WORK TASK: Could you find every line in the records below that contains the word "down" and copy it?

RECORDS PROVIDED:
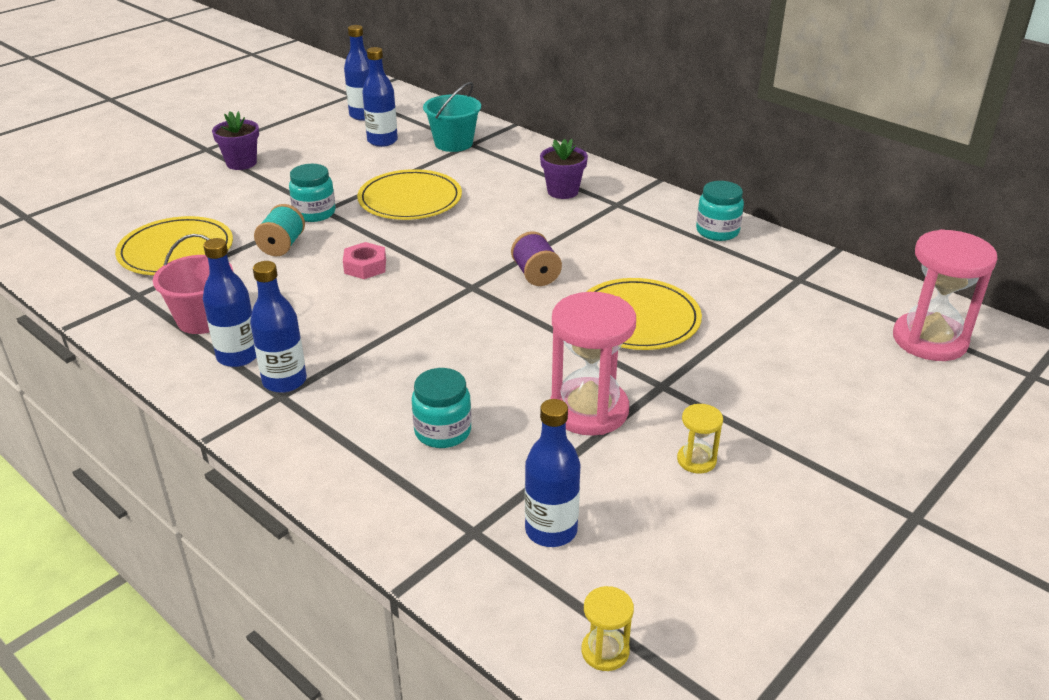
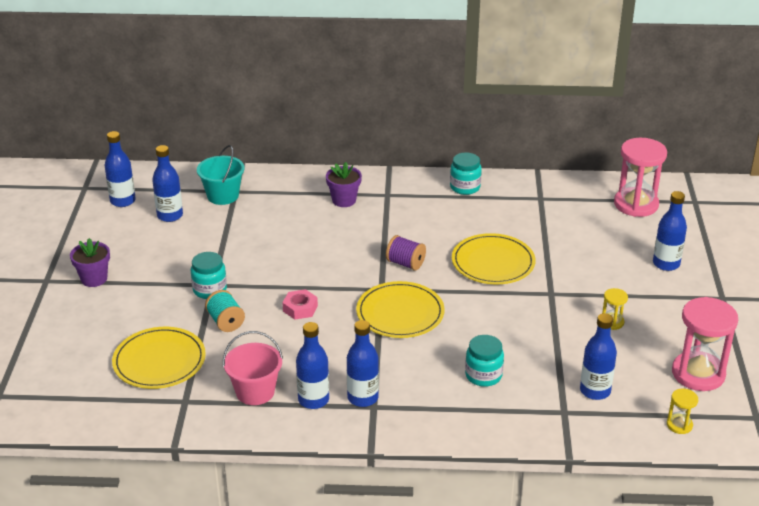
camera: 40 degrees left, 0 degrees up
yellow plate [357,169,462,220] -> yellow plate moved to [356,281,445,338]
pink hourglass [550,292,636,436] -> pink hourglass moved to [672,297,738,391]
none -> blue bottle [653,191,687,271]

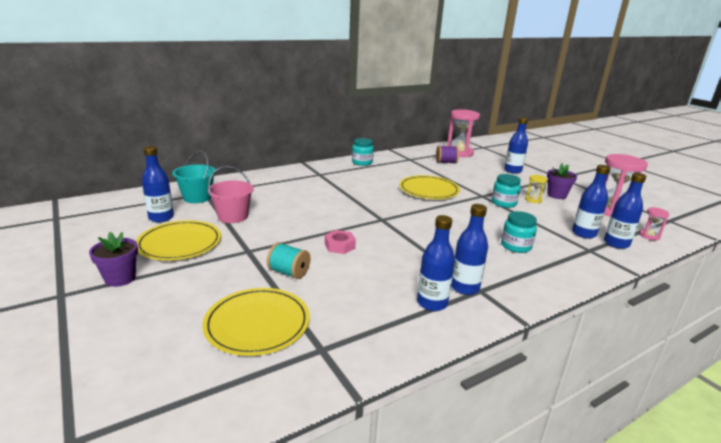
camera: 35 degrees left, 10 degrees down
blue bottle [104,131,136,207] -> blue bottle moved to [604,173,646,249]
turquoise jar [191,252,227,299] -> turquoise jar moved to [492,174,521,208]
pink bucket [223,331,283,405] -> pink bucket moved to [208,166,254,223]
purple flower pot [326,162,362,207] -> purple flower pot moved to [547,163,577,199]
yellow plate [356,281,445,338] -> yellow plate moved to [136,220,221,261]
purple spool [386,235,426,271] -> purple spool moved to [436,146,459,163]
yellow hourglass [667,388,698,434] -> pink hourglass [639,207,669,240]

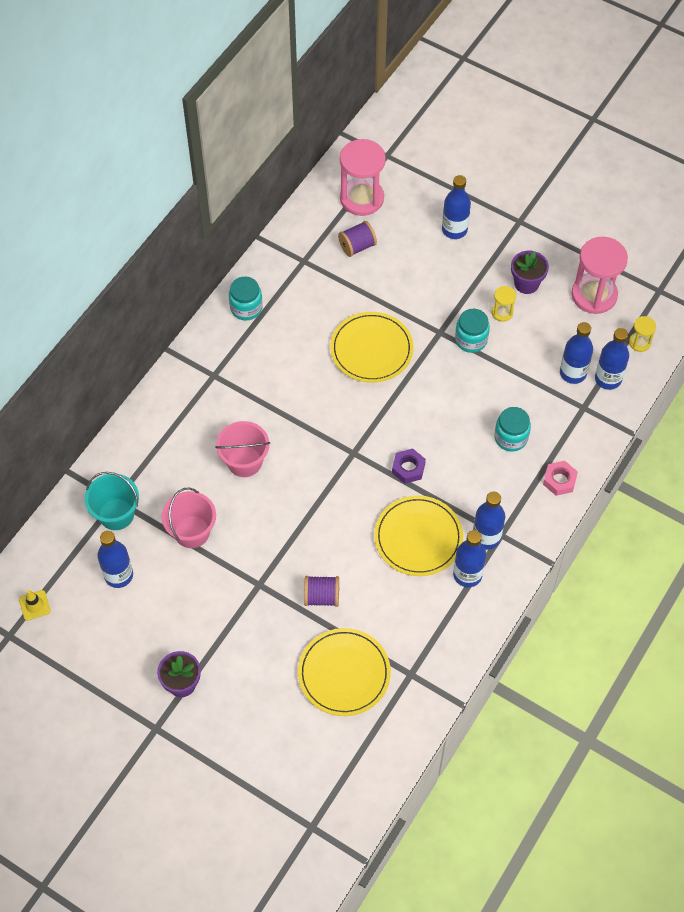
camera: 25 degrees left, 35 degrees up
yellow plate [136,220,221,261] -> yellow plate moved to [374,496,463,576]
turquoise spool [267,242,310,279] -> purple spool [304,576,339,607]
pink nut [325,230,356,254] -> pink nut moved to [543,461,578,496]
pink hourglass [639,207,669,240] -> yellow hourglass [629,316,656,352]
none -> yellow traffic cone [19,590,51,621]
none -> pink bucket [215,421,270,477]
none -> purple nut [392,448,426,484]

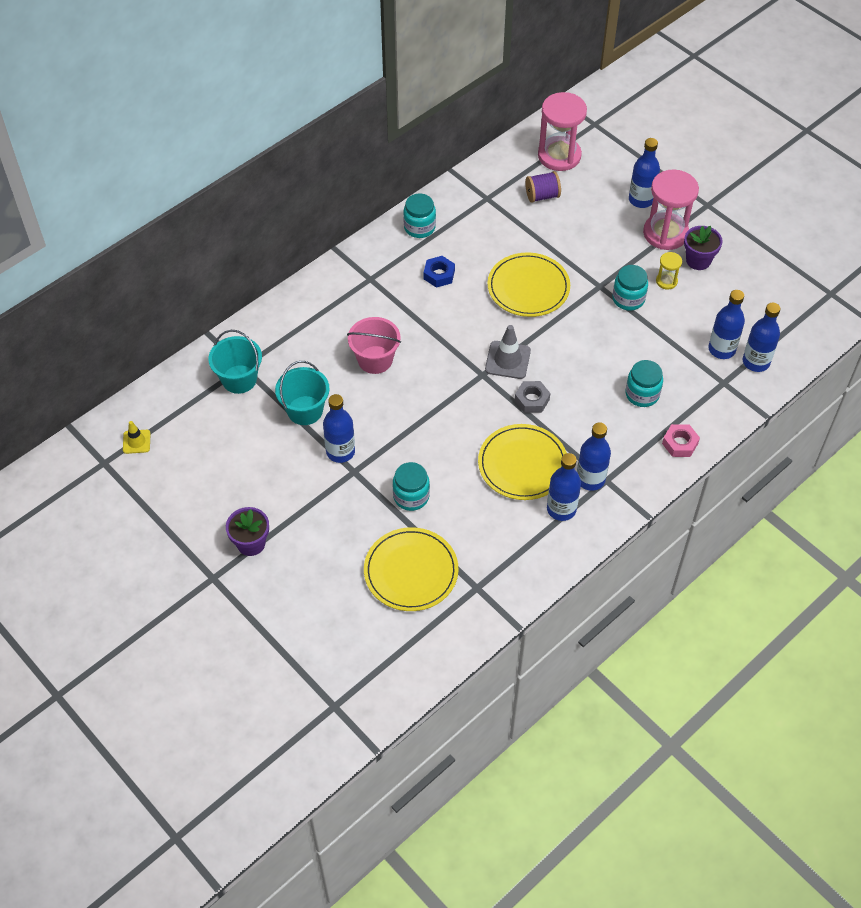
camera: 15 degrees right, 5 degrees down
blue bottle [98,531,133,588] -> blue bottle moved to [323,394,355,463]
pink bucket [162,487,216,548] -> turquoise bucket [275,361,330,425]
purple spool [304,576,339,607] -> turquoise jar [393,462,430,511]
purple nut [392,448,426,484] -> grey nut [514,381,550,413]
pink hourglass [571,237,628,314] -> pink hourglass moved to [643,170,699,250]
yellow hourglass [629,316,656,352] -> none
none -> blue nut [424,256,455,288]
none -> grey traffic cone [485,325,531,379]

ANSWER SECTION:
camera: 35 degrees left, 10 degrees down
camera: 15 degrees right, 5 degrees down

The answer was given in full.